**What to do:** Repeat every line from the line containing "red hammer [214,402,308,516]" to the end of the data, exactly. Leave the pictures out.

---*---

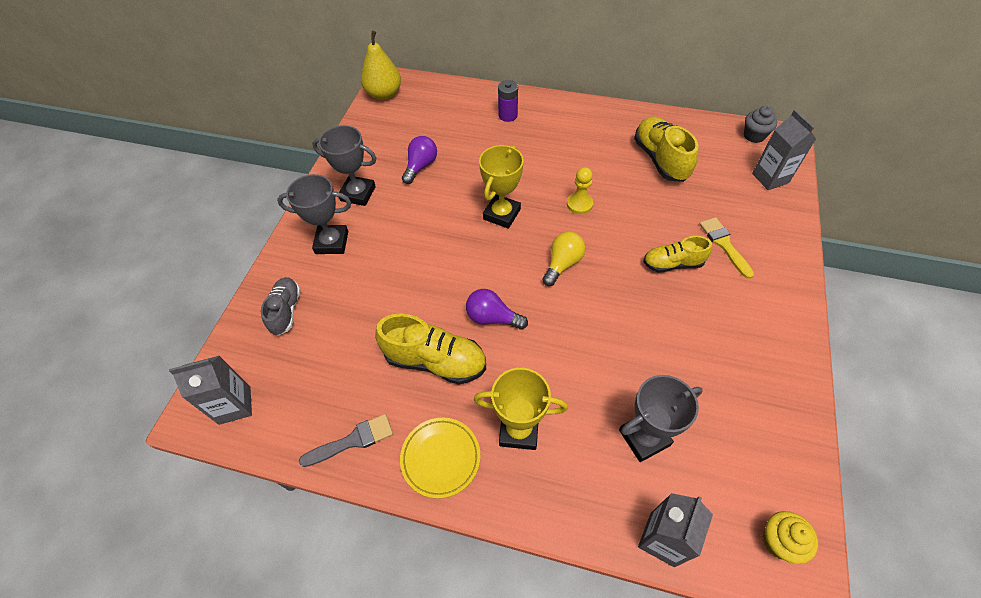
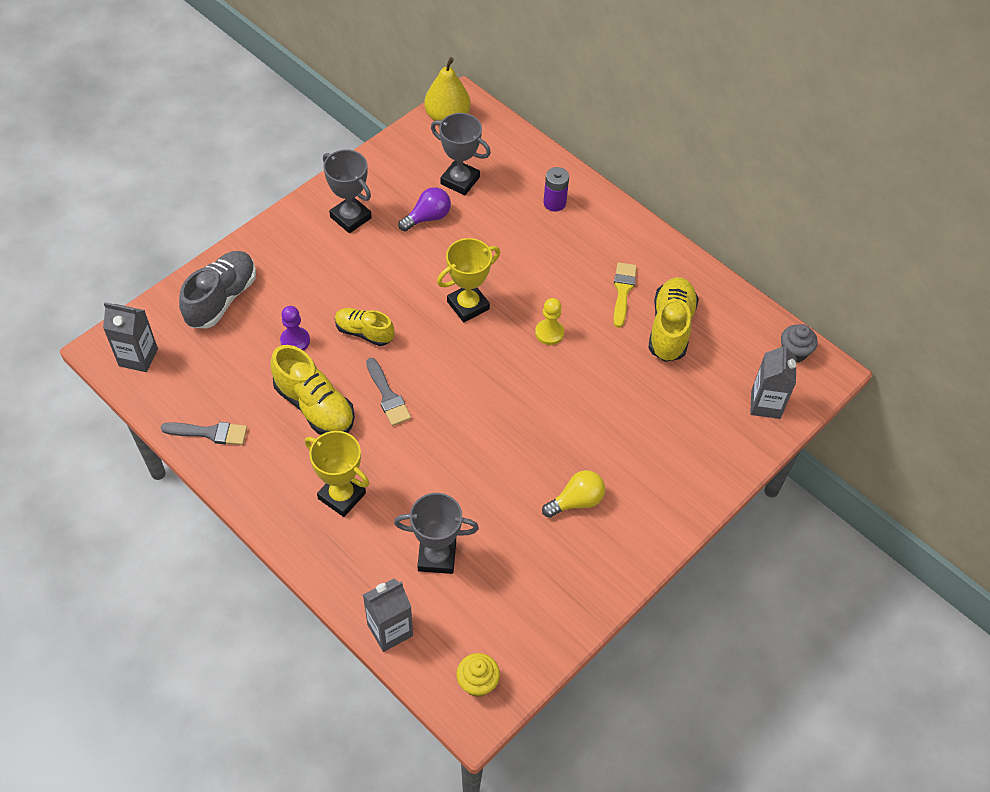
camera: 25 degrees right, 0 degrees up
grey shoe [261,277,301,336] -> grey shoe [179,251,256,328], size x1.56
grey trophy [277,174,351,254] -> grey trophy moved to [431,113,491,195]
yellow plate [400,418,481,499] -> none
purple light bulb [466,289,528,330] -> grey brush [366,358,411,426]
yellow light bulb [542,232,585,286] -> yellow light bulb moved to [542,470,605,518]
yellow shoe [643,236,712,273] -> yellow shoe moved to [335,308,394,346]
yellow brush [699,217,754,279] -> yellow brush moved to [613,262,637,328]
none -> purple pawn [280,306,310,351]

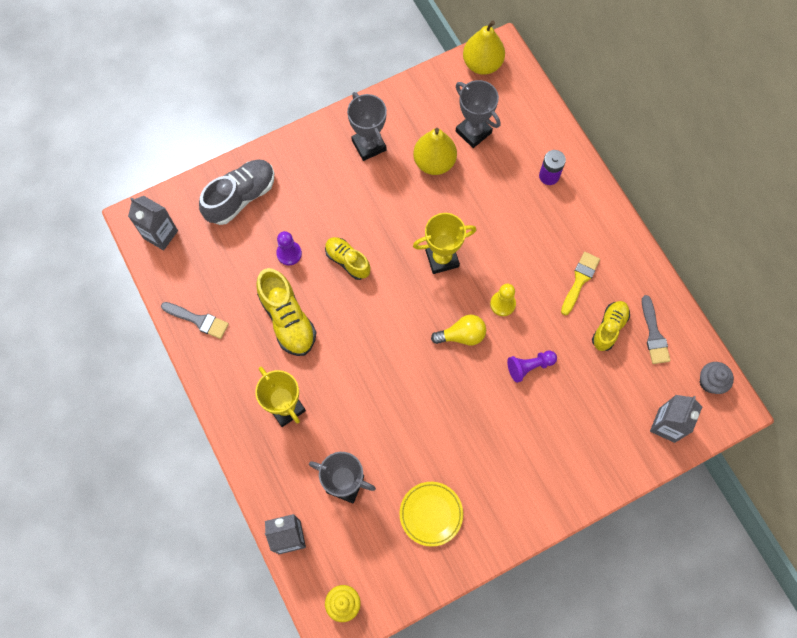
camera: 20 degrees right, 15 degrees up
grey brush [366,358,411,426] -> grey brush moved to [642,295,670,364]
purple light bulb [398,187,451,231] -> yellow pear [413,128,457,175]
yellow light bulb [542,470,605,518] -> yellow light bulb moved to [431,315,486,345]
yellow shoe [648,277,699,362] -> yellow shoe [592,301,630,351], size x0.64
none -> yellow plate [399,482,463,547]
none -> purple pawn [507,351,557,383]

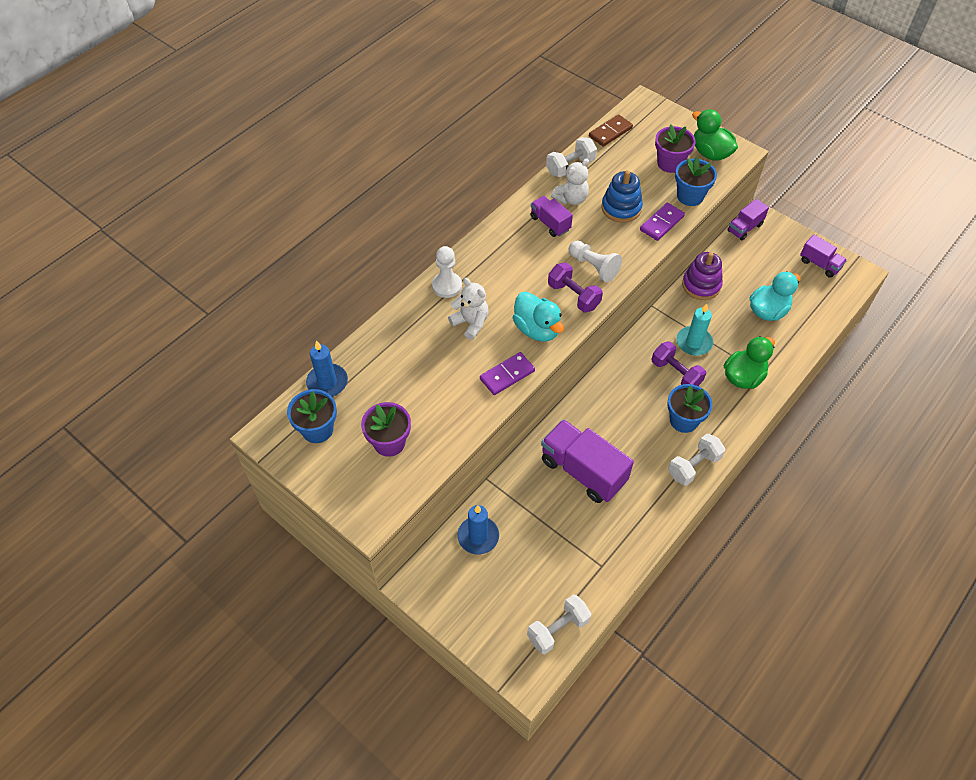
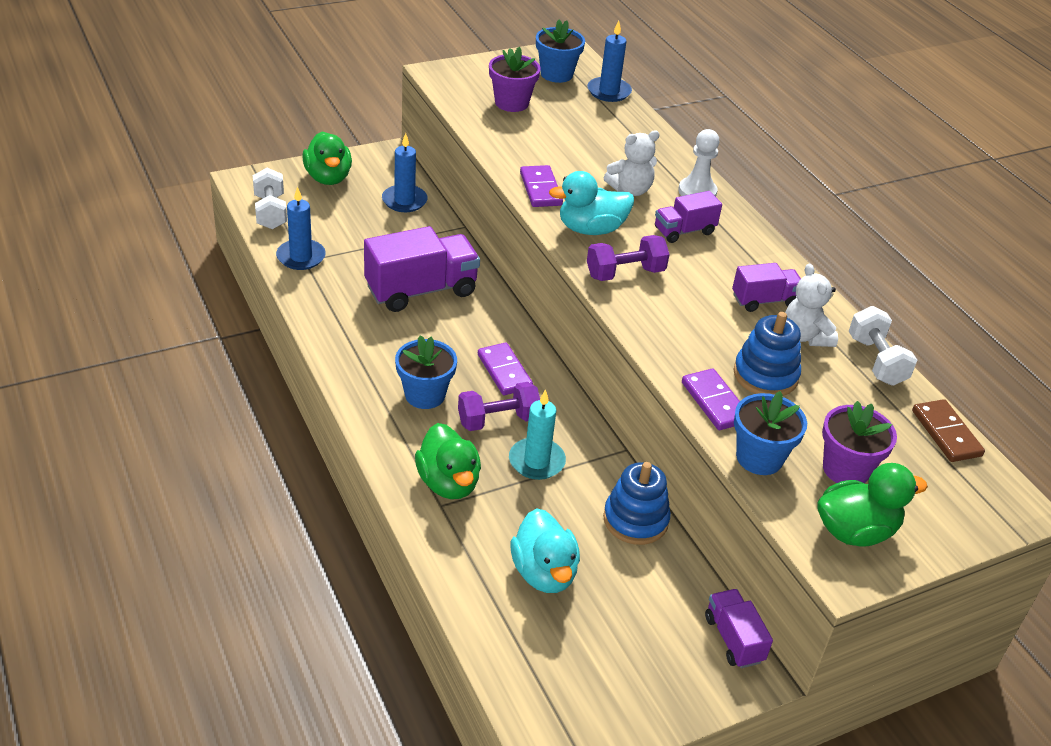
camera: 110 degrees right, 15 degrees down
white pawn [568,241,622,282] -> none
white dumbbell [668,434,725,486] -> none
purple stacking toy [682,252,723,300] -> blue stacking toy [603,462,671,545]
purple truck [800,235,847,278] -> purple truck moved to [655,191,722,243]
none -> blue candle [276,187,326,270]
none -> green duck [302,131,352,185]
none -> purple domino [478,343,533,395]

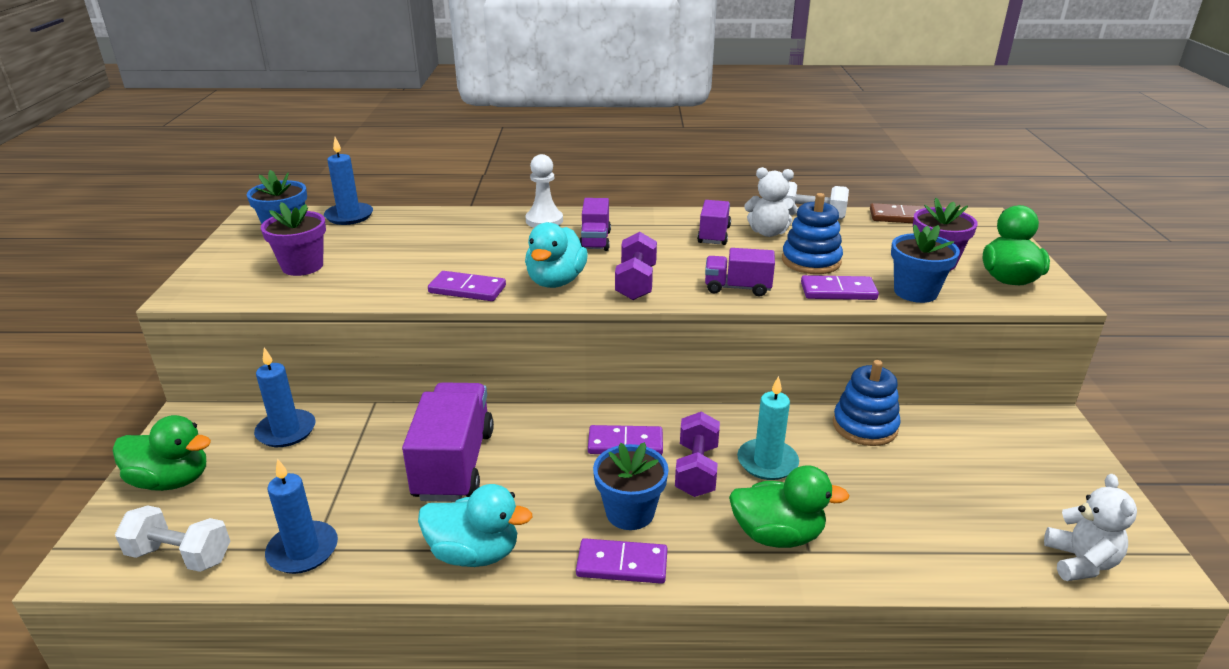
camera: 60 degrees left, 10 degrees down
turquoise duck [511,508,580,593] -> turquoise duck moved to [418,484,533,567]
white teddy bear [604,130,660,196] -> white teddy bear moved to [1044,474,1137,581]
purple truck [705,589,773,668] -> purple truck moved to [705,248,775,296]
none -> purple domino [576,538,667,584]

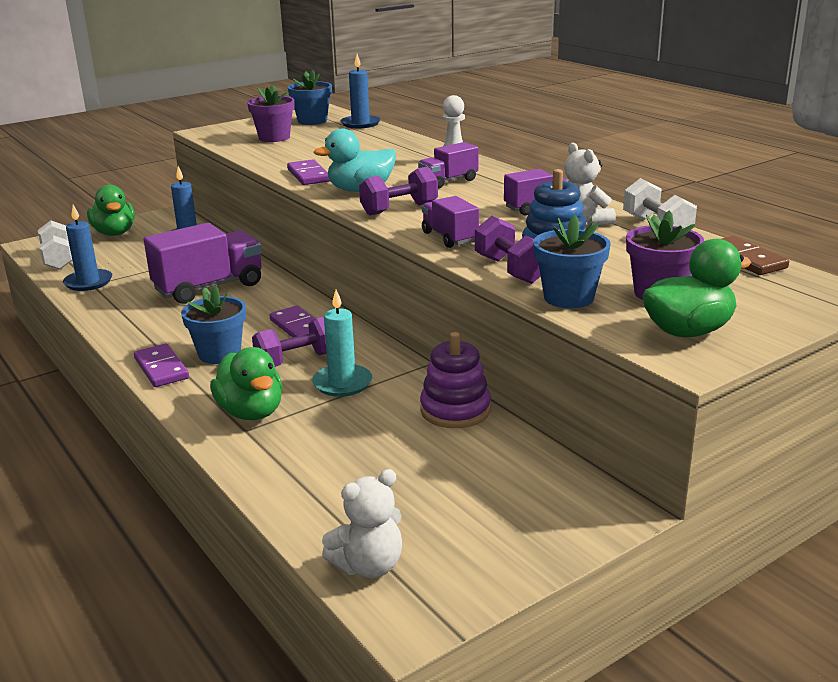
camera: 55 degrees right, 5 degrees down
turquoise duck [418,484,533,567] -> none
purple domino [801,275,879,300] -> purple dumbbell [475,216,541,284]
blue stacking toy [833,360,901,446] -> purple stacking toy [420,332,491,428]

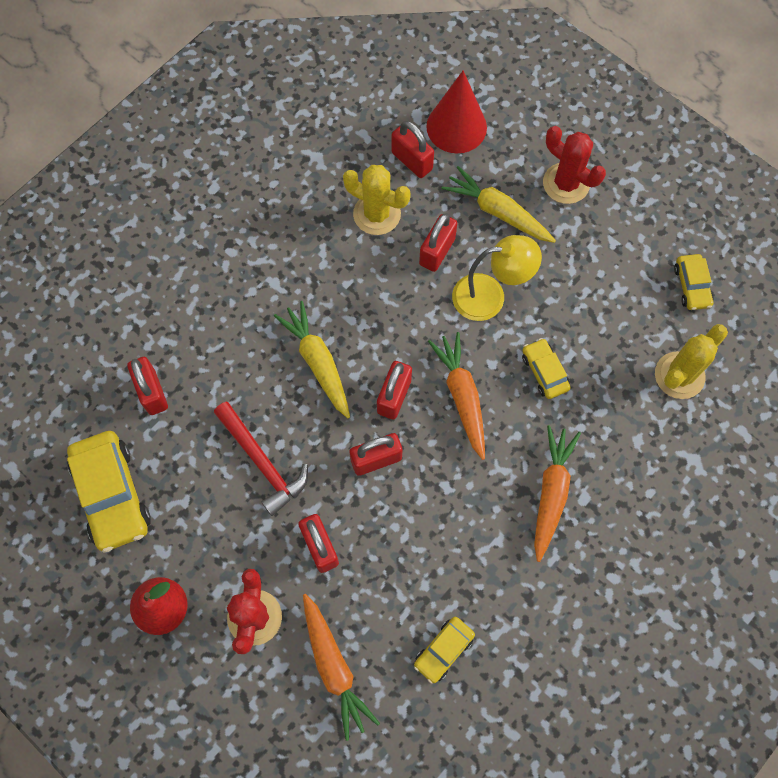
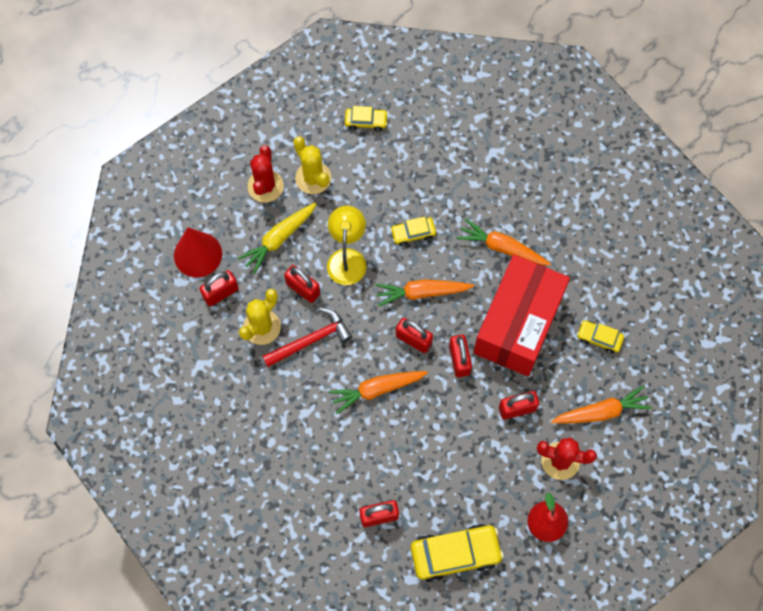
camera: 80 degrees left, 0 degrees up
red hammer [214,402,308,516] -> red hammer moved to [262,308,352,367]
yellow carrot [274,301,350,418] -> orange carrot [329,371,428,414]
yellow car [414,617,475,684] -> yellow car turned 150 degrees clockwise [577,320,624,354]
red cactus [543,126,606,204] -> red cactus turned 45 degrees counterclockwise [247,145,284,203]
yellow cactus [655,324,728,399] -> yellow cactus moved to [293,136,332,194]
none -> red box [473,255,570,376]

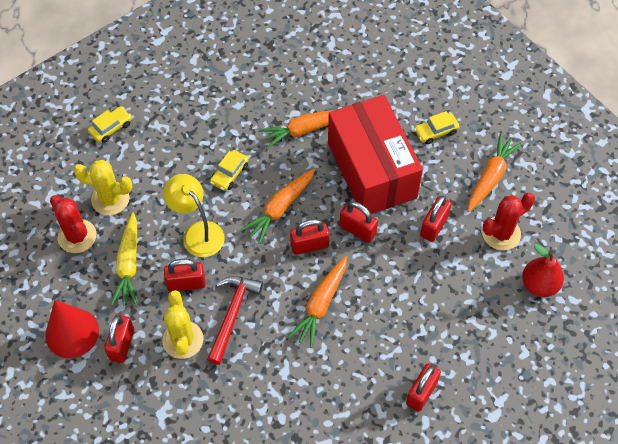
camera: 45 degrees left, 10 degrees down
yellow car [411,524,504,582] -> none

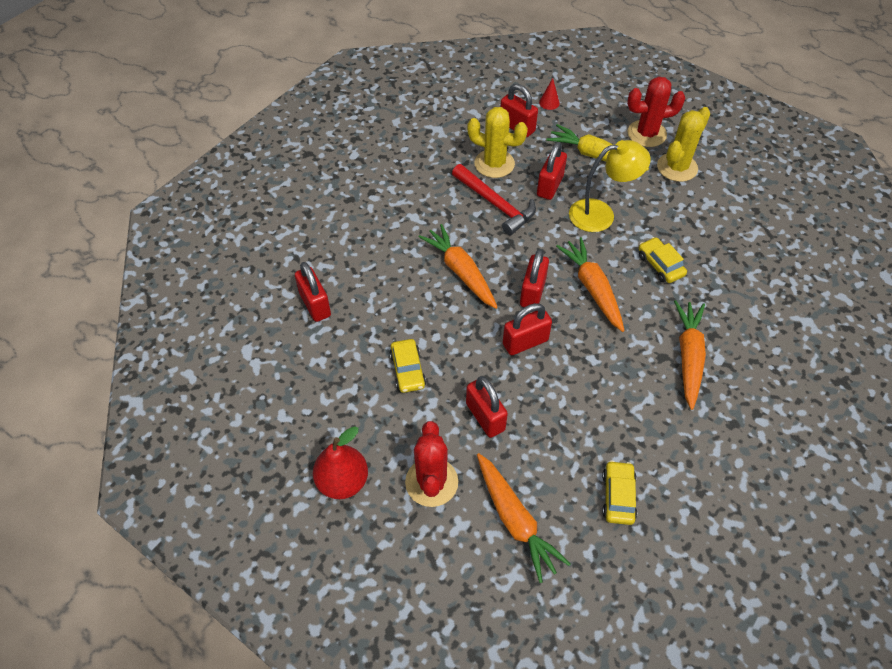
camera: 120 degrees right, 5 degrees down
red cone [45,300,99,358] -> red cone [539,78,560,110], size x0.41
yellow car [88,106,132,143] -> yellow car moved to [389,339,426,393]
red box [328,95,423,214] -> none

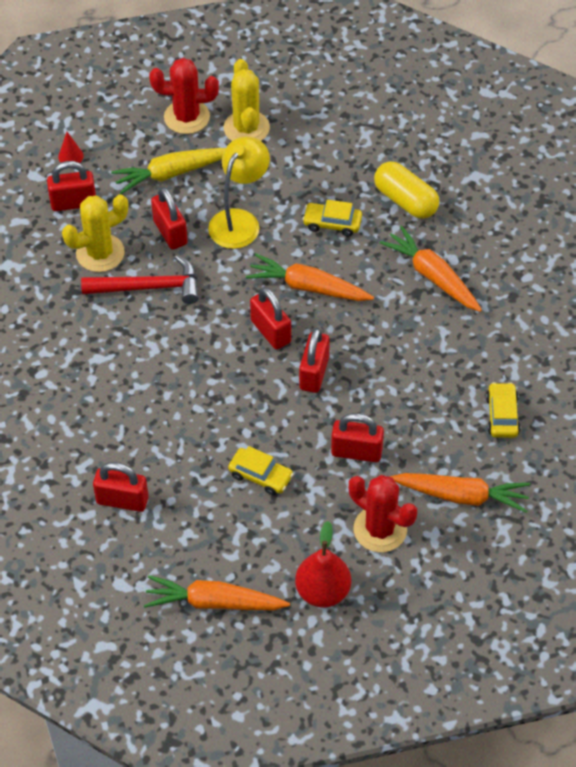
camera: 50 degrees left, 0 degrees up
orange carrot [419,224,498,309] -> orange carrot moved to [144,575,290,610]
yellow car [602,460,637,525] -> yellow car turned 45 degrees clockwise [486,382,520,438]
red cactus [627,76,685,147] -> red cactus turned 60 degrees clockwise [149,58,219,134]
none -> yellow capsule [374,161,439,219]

---*---

**Solved problem:**
red hammer [214,402,308,516] -> red hammer moved to [262,308,352,367]
yellow carrot [274,301,350,418] -> orange carrot [329,371,428,414]
yellow car [414,617,475,684] -> yellow car turned 150 degrees clockwise [577,320,624,354]
red cactus [543,126,606,204] -> red cactus turned 45 degrees counterclockwise [247,145,284,203]
yellow cactus [655,324,728,399] -> yellow cactus moved to [293,136,332,194]
none -> red box [473,255,570,376]

camera: 45 degrees left, 10 degrees down
yellow car [411,524,504,582] -> none

camera: 120 degrees right, 5 degrees down
red cone [45,300,99,358] -> red cone [539,78,560,110], size x0.41
yellow car [88,106,132,143] -> yellow car moved to [389,339,426,393]
red box [328,95,423,214] -> none

camera: 50 degrees left, 0 degrees up
orange carrot [419,224,498,309] -> orange carrot moved to [144,575,290,610]
yellow car [602,460,637,525] -> yellow car turned 45 degrees clockwise [486,382,520,438]
red cactus [627,76,685,147] -> red cactus turned 60 degrees clockwise [149,58,219,134]
none -> yellow capsule [374,161,439,219]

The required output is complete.